◆ **Assigned task**:
Locate the line bearing "JOY pin SW: RX -> D11" in the material below, then reproduce it and each following line up to and including the line bearing "SCALE3 pin SCK: D4 -> A5".

◆ **Records to process**:
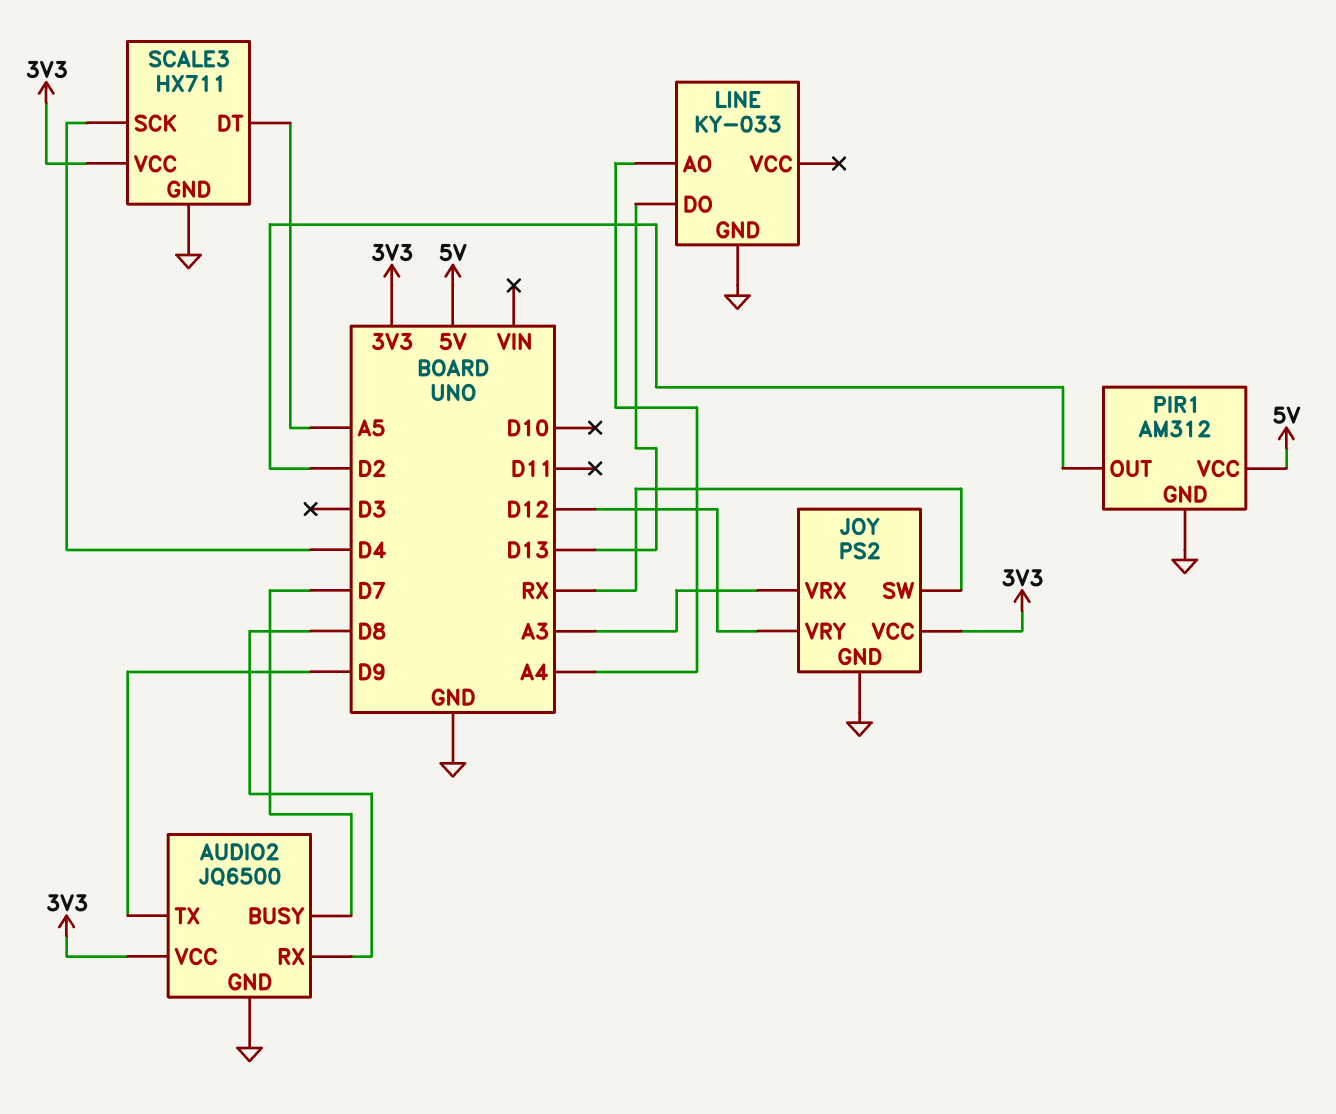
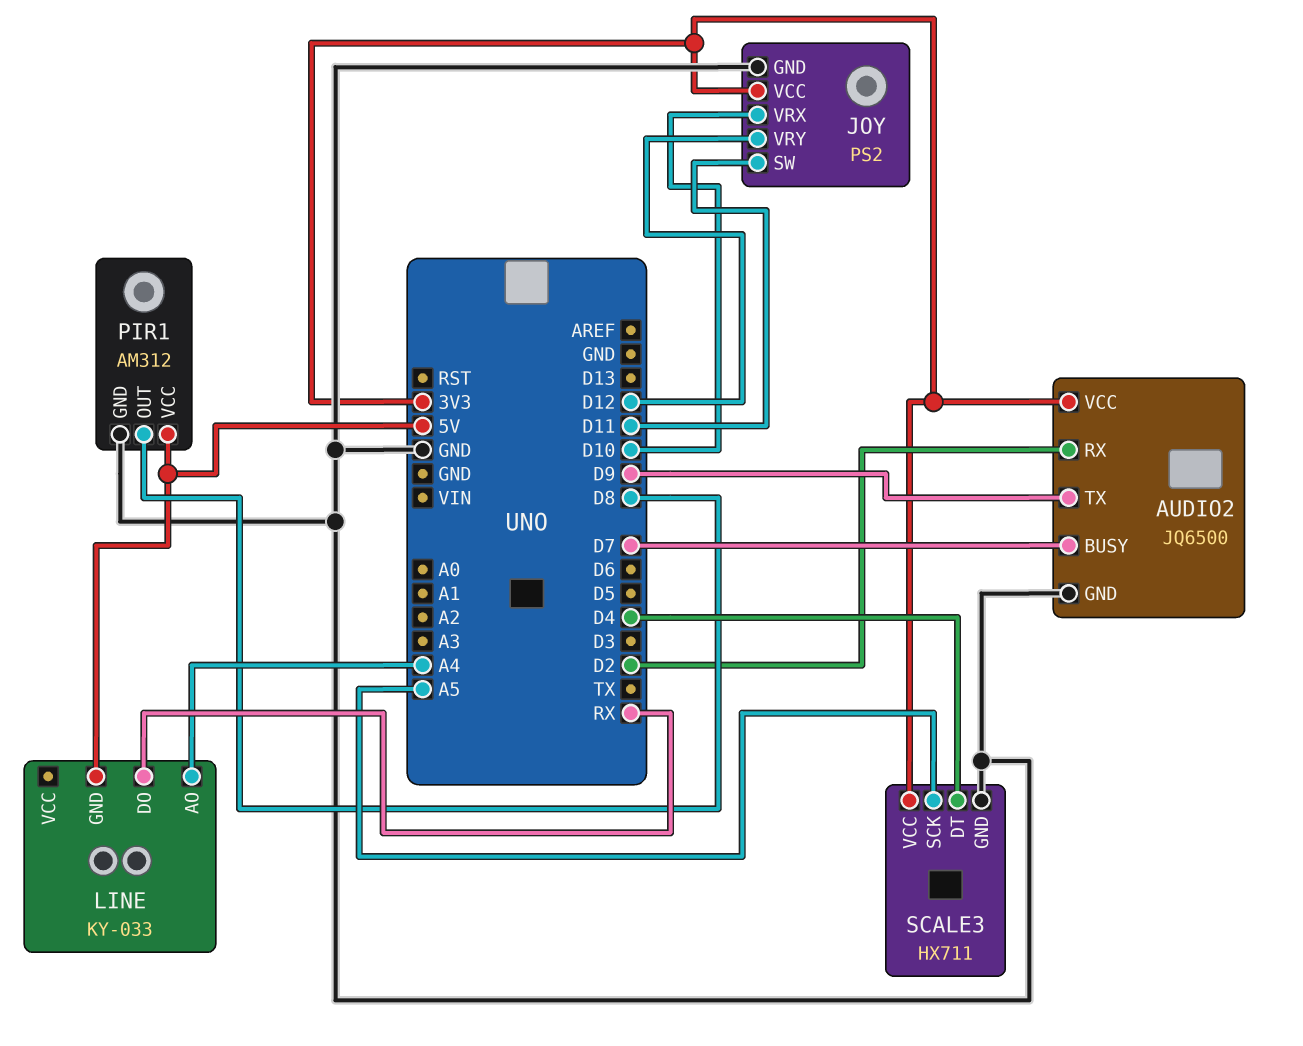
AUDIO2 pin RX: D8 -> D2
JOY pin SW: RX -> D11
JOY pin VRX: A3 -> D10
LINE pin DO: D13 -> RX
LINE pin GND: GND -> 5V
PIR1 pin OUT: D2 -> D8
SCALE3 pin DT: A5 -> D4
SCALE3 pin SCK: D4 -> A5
==
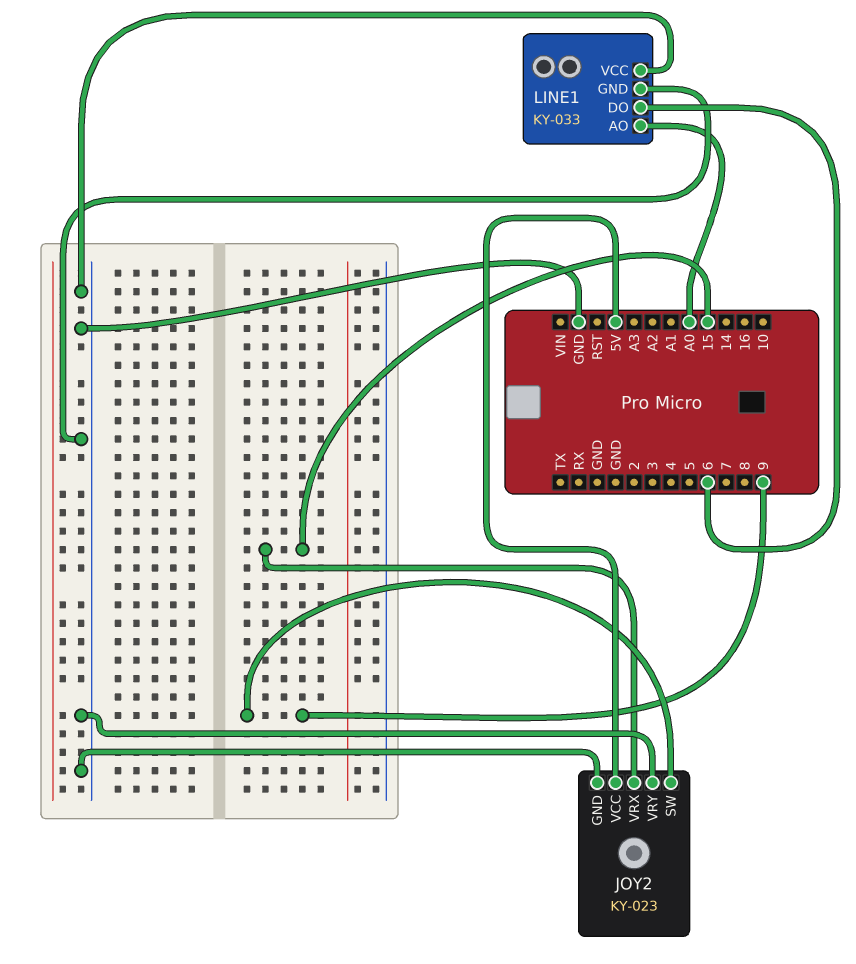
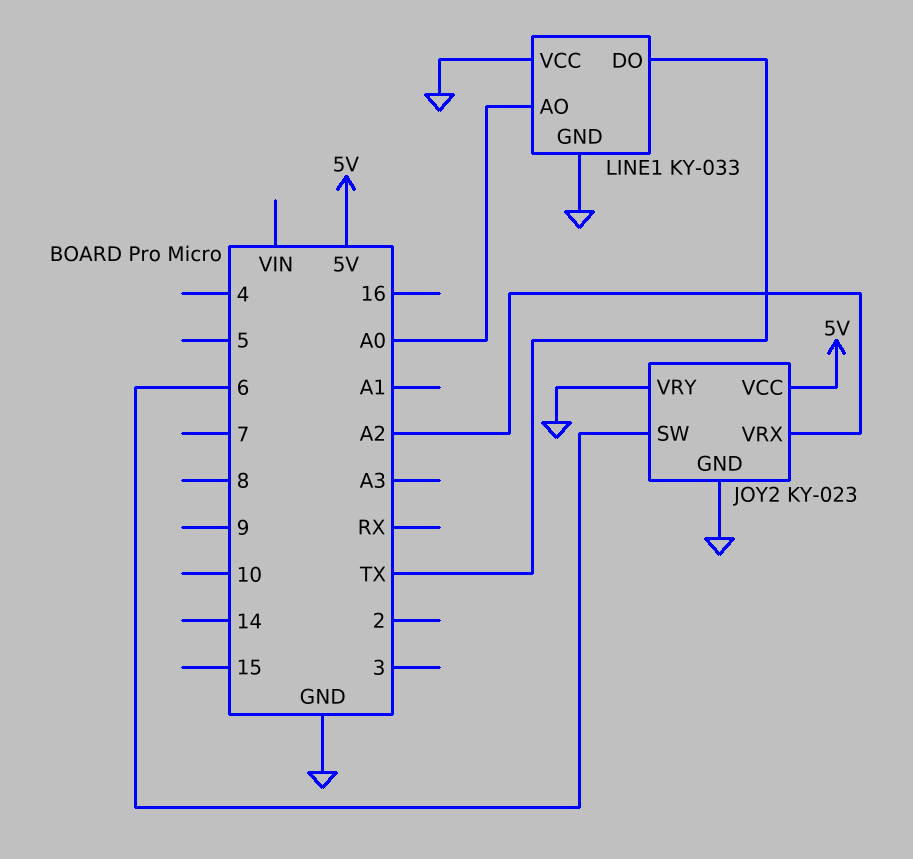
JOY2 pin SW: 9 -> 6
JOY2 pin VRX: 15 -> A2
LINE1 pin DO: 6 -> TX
---
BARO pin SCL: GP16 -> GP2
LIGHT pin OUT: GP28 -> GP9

◆ **Expected output**:
JOY pin SW: RX -> D11
JOY pin VRX: A3 -> D10
LINE pin DO: D13 -> RX
LINE pin GND: GND -> 5V
PIR1 pin OUT: D2 -> D8
SCALE3 pin DT: A5 -> D4
SCALE3 pin SCK: D4 -> A5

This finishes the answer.